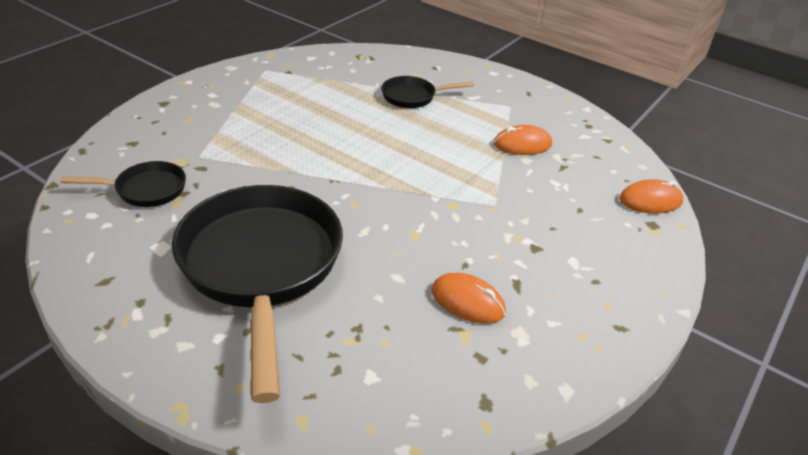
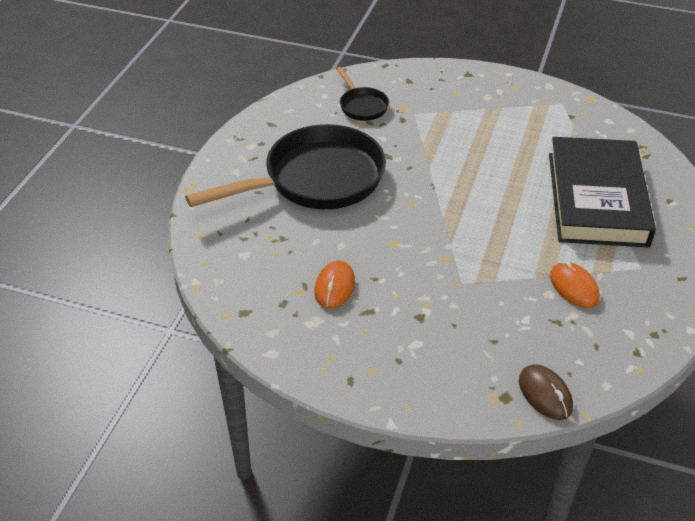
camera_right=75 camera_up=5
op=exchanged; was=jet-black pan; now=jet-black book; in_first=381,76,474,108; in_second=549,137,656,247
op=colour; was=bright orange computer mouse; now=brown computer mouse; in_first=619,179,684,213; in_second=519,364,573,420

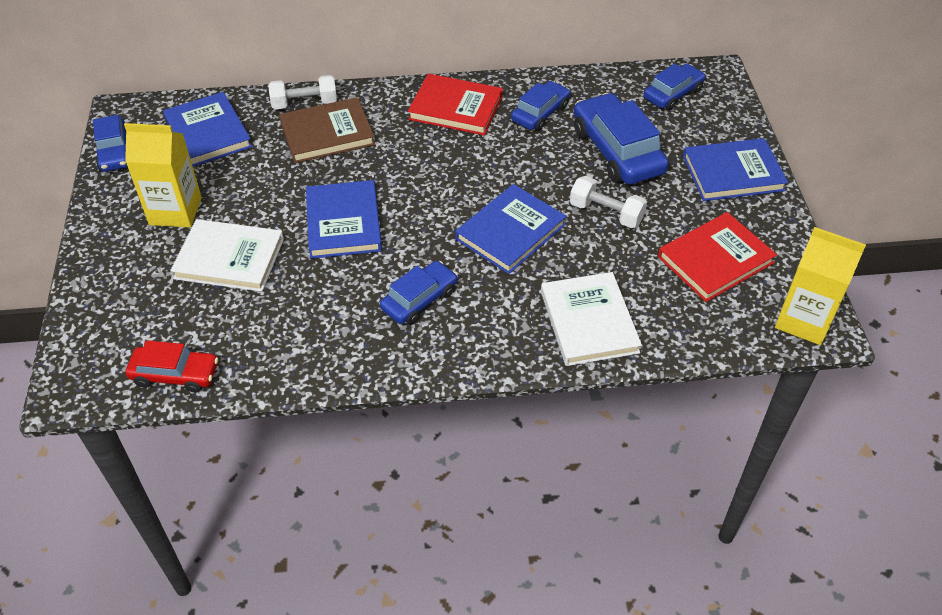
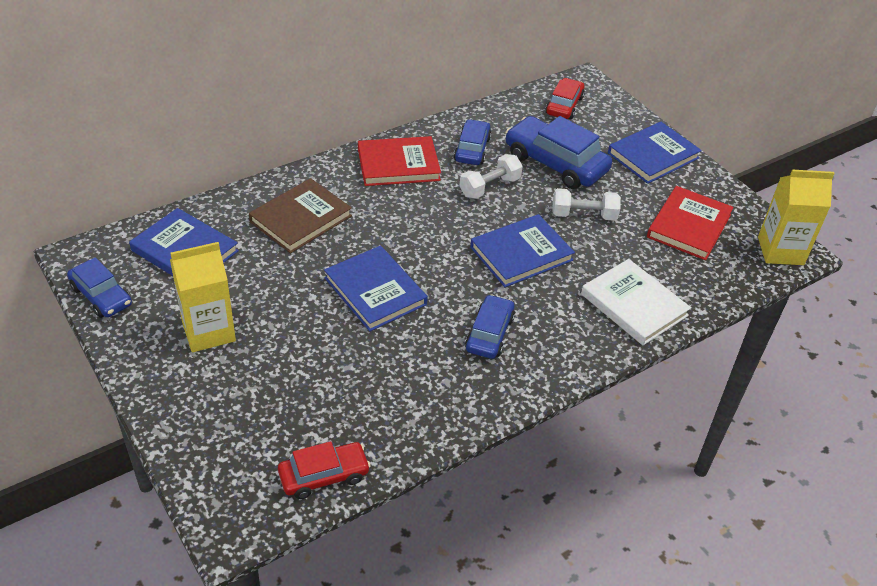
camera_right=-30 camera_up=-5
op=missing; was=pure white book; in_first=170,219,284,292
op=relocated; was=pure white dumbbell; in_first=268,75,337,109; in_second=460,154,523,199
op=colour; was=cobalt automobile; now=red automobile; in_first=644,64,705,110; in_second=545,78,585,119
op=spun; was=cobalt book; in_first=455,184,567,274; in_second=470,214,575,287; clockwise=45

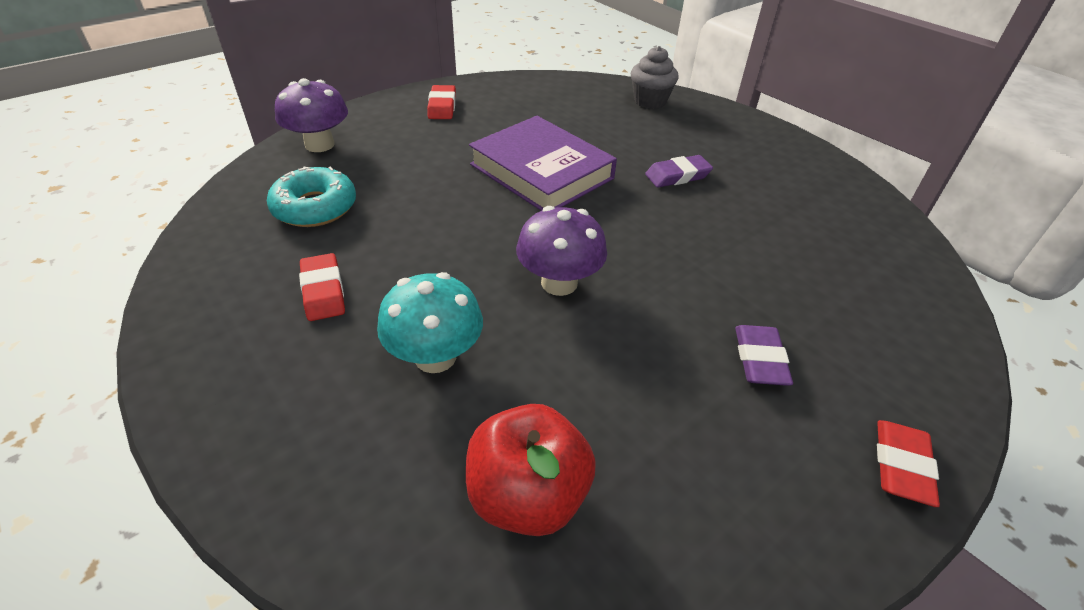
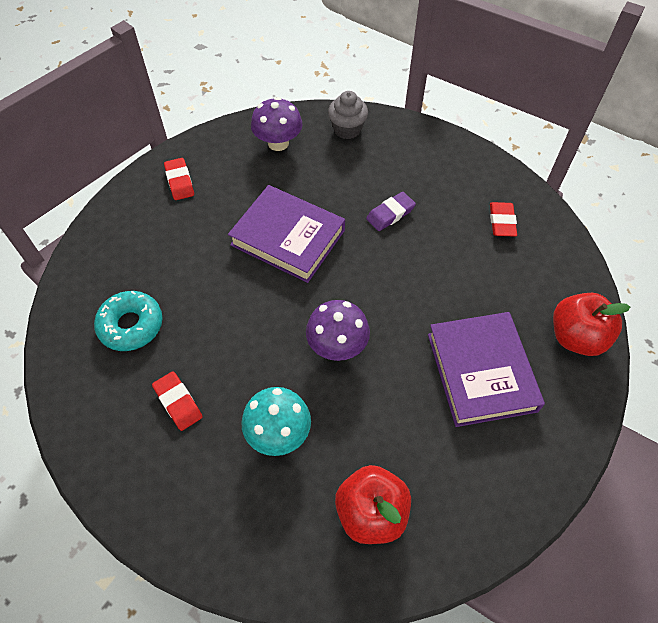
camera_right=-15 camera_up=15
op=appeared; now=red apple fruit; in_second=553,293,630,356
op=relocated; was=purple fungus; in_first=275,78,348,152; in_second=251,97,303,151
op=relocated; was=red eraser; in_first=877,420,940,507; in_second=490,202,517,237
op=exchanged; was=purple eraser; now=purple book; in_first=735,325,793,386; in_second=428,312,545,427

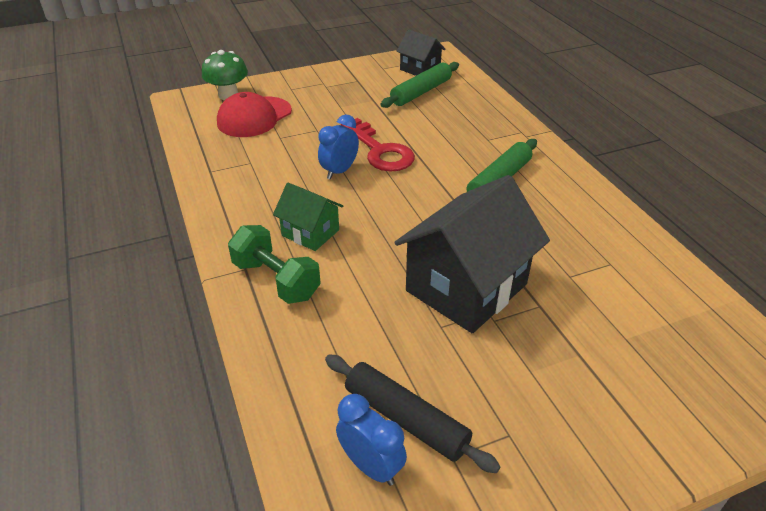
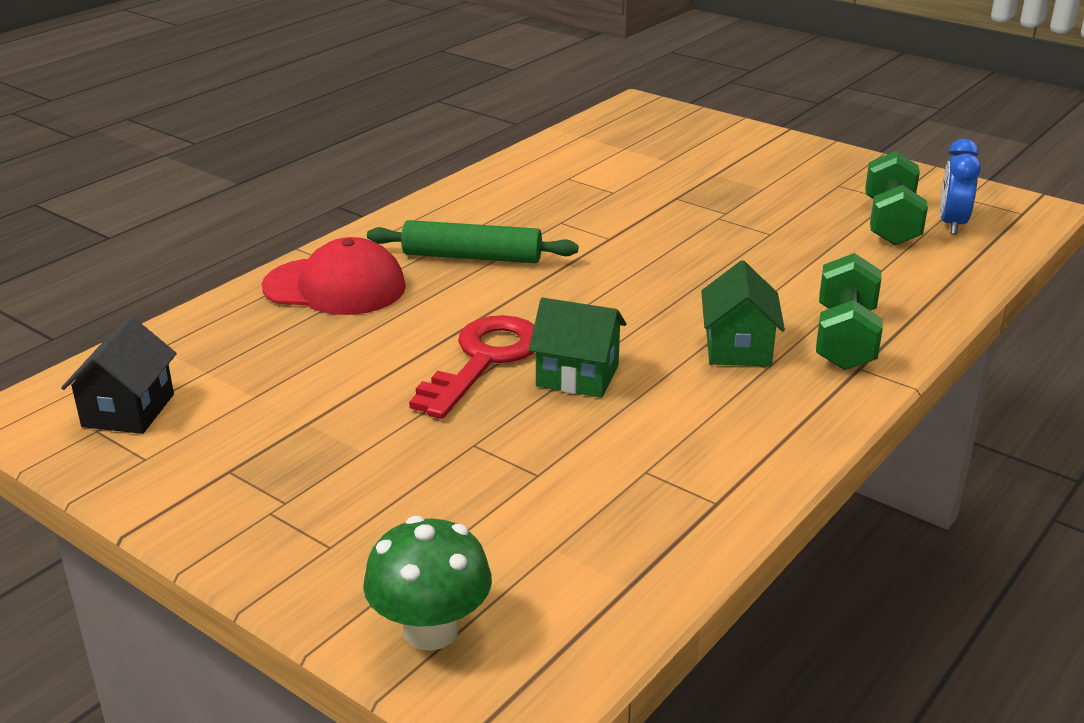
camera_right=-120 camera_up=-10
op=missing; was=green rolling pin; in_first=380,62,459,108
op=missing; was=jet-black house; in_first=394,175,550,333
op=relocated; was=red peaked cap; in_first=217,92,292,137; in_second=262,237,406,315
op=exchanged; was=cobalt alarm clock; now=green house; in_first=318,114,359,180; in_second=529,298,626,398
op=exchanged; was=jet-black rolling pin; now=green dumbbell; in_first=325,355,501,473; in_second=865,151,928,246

-------------------------

- _WORK ITEM_
Above are records; write out the lines from the one with "op=relocated; was=purple fungus;" down to the one with "op=exchanged; was=cobalt alarm", exactly, leaving the pictures out.

- _RESPONSE TO THIS EXERCISE_
op=relocated; was=purple fungus; in_first=275,78,348,152; in_second=251,97,303,151
op=relocated; was=red eraser; in_first=877,420,940,507; in_second=490,202,517,237
op=exchanged; was=purple eraser; now=purple book; in_first=735,325,793,386; in_second=428,312,545,427

camera_right=-120 camera_up=-10
op=missing; was=green rolling pin; in_first=380,62,459,108
op=missing; was=jet-black house; in_first=394,175,550,333
op=relocated; was=red peaked cap; in_first=217,92,292,137; in_second=262,237,406,315
op=exchanged; was=cobalt alarm clock; now=green house; in_first=318,114,359,180; in_second=529,298,626,398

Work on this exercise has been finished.